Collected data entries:
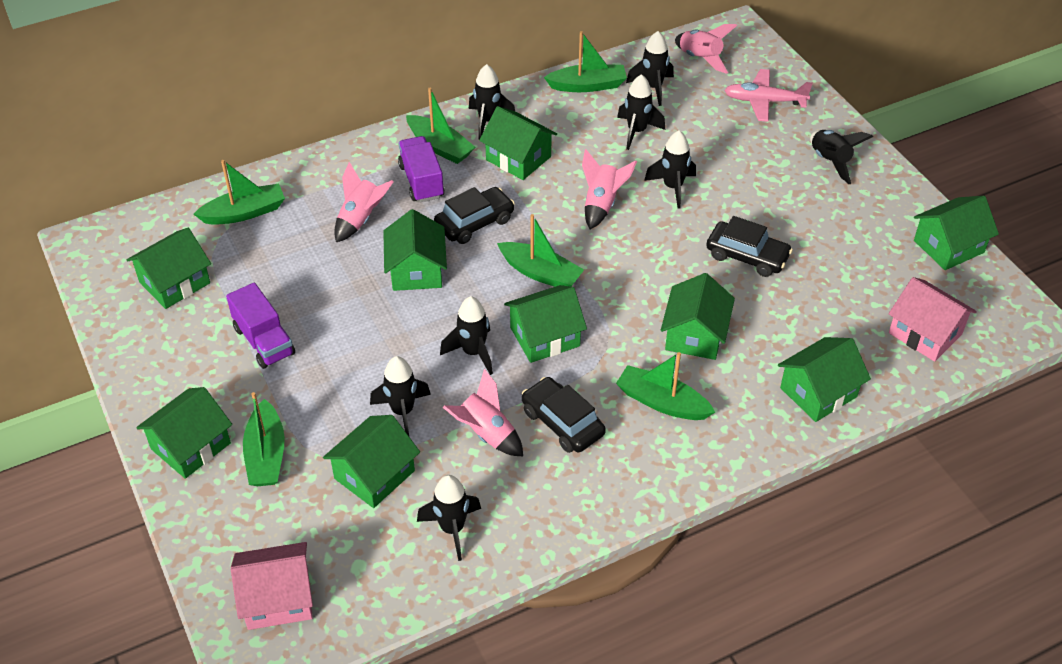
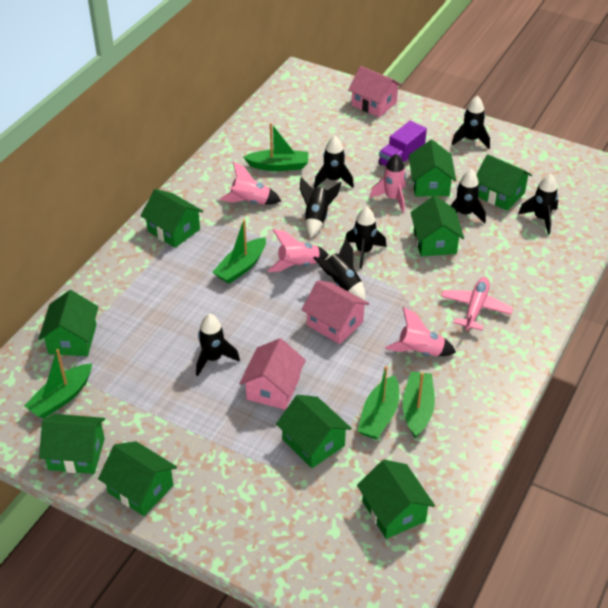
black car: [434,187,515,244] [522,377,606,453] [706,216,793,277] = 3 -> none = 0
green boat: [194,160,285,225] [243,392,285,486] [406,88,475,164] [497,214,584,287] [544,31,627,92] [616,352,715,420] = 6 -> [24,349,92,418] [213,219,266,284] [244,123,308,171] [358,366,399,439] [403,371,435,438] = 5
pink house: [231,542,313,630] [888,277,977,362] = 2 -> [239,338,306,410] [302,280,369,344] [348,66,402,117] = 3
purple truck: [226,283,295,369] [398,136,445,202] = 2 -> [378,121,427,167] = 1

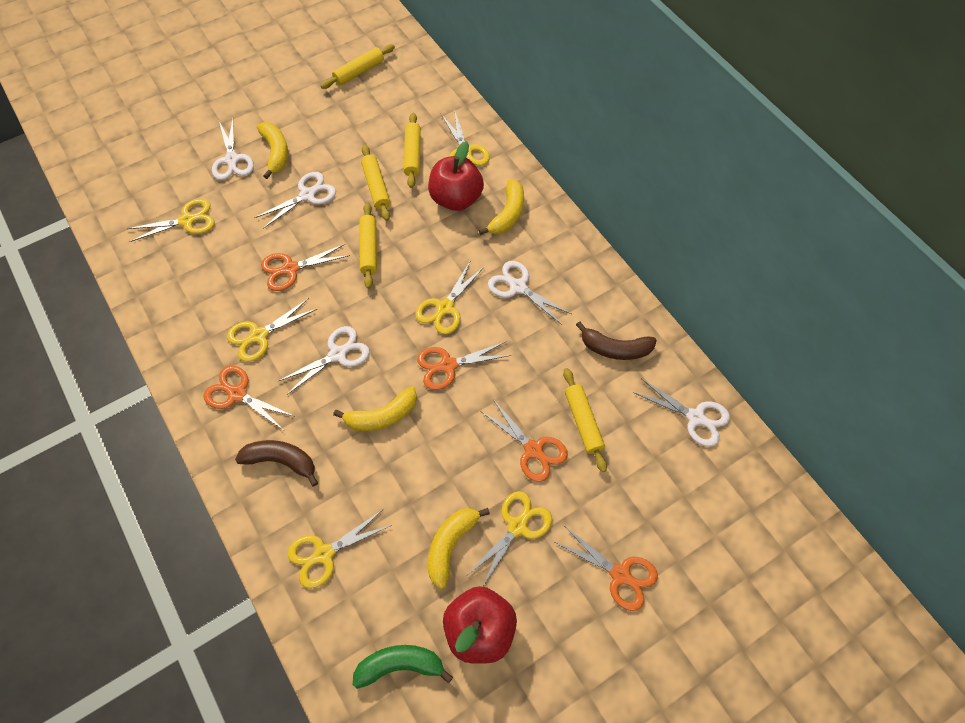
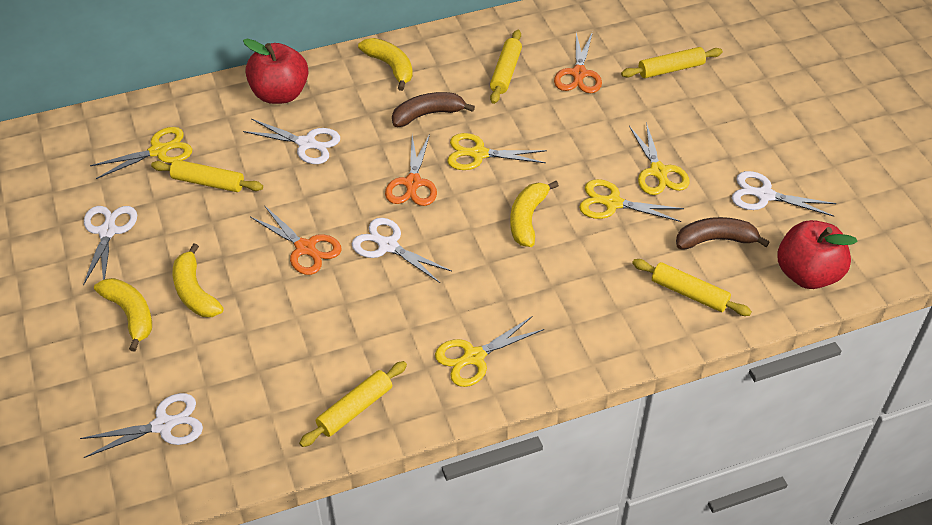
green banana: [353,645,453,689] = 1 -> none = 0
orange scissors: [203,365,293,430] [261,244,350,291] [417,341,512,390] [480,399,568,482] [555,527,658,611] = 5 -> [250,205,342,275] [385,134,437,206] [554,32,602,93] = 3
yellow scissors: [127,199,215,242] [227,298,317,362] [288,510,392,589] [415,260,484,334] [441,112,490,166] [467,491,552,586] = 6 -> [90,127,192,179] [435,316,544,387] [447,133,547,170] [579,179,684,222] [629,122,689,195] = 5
---
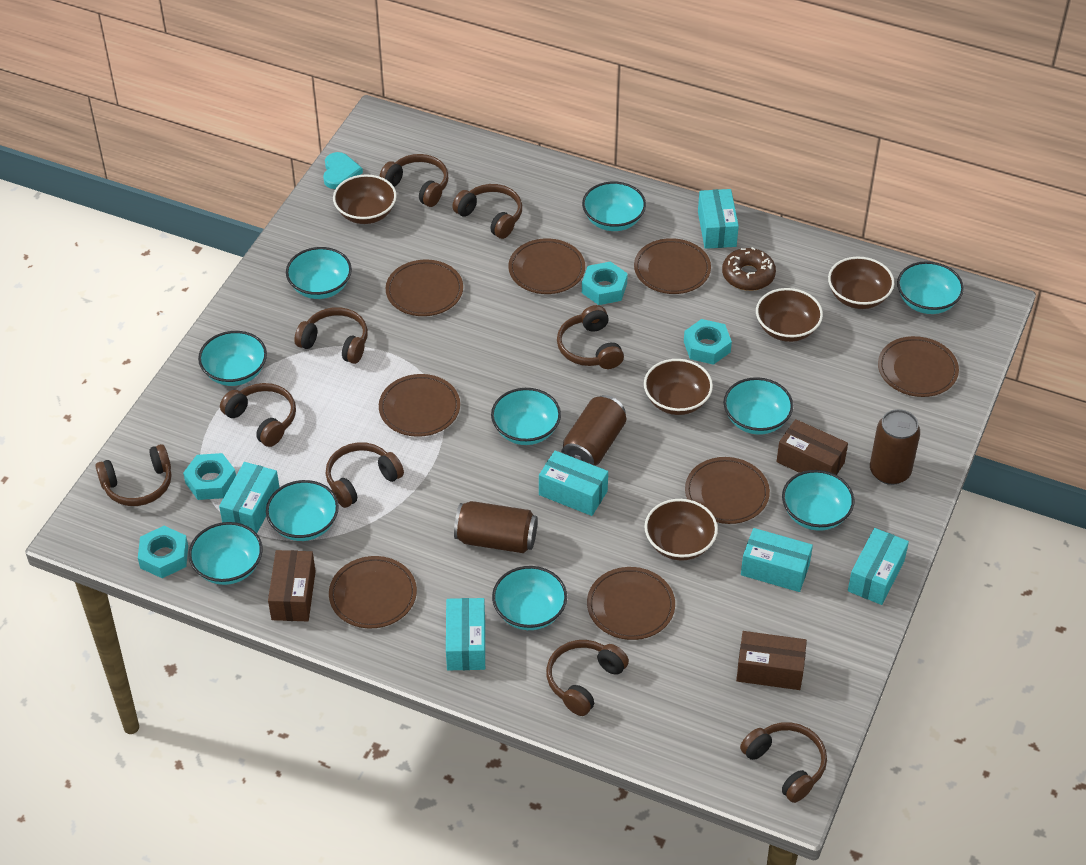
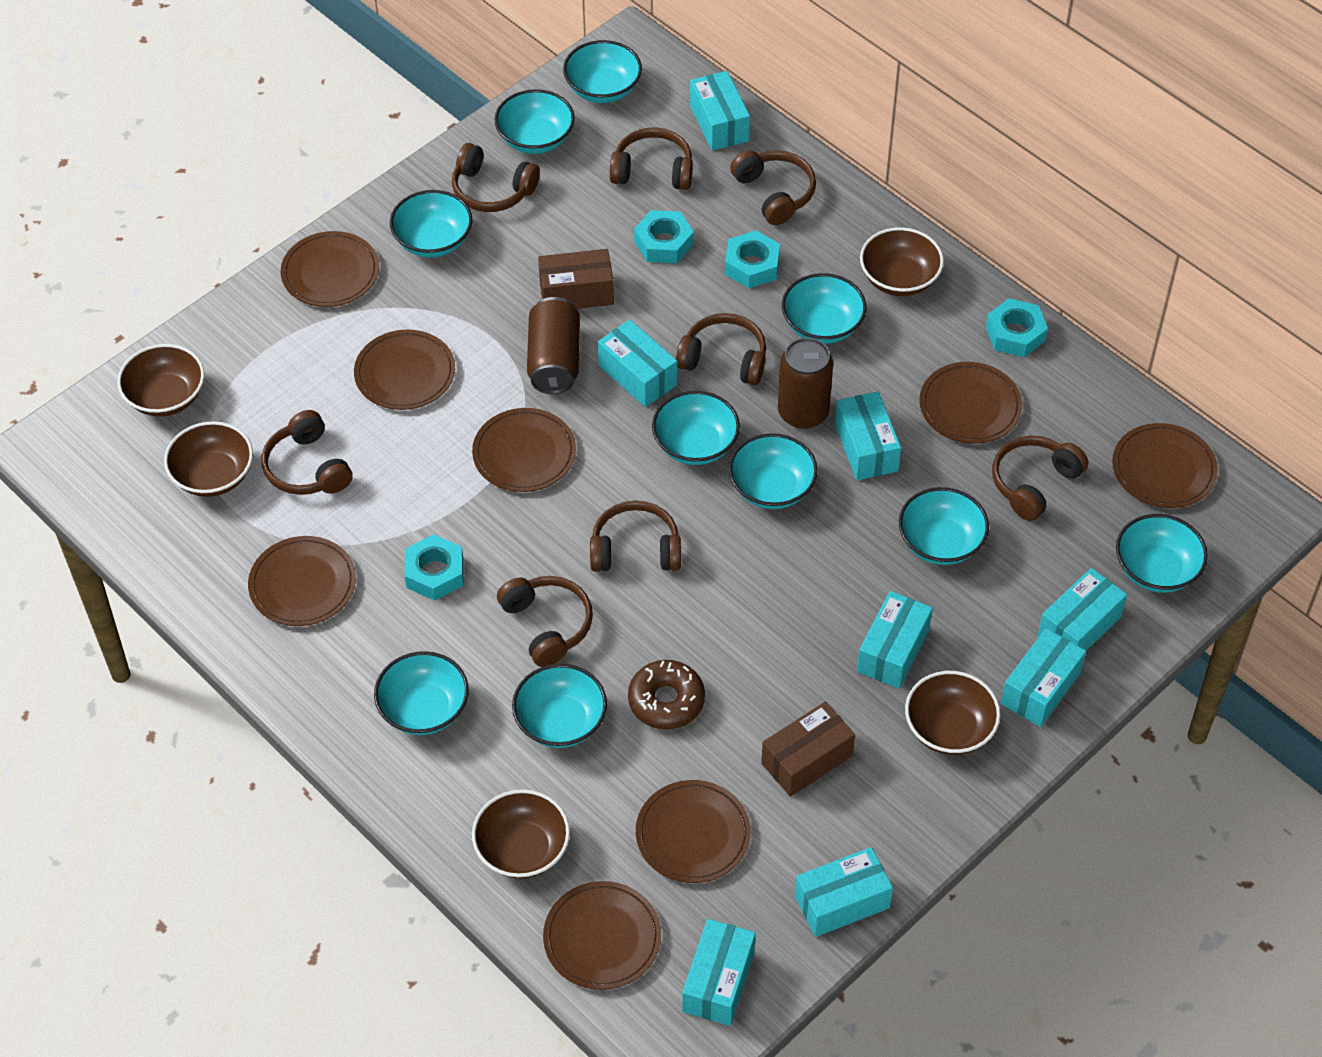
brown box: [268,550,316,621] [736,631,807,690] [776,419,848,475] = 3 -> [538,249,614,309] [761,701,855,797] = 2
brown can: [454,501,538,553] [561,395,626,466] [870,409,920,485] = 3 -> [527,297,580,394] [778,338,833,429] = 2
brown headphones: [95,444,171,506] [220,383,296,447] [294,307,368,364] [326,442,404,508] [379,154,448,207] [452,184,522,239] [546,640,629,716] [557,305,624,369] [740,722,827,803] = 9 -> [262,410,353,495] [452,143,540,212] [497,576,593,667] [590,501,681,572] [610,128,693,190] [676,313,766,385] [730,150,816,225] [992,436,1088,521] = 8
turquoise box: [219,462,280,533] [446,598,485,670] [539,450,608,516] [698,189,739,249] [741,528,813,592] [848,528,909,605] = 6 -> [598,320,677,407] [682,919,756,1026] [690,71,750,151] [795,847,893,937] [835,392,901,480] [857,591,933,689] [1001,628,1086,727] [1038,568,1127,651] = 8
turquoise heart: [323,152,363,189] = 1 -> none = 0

* WORK REQUEST: Transcribe, exactly and without additions, the lines of the records above, beginning with the line that contains "black car: [434,187,515,244]" and ending with the line that contains "purple truck: [226,283,295,369]", both included.

* RESPONSE AREA:
black car: [434,187,515,244] [522,377,606,453] [706,216,793,277] = 3 -> none = 0
green boat: [194,160,285,225] [243,392,285,486] [406,88,475,164] [497,214,584,287] [544,31,627,92] [616,352,715,420] = 6 -> [24,349,92,418] [213,219,266,284] [244,123,308,171] [358,366,399,439] [403,371,435,438] = 5
pink house: [231,542,313,630] [888,277,977,362] = 2 -> [239,338,306,410] [302,280,369,344] [348,66,402,117] = 3
purple truck: [226,283,295,369] [398,136,445,202] = 2 -> [378,121,427,167] = 1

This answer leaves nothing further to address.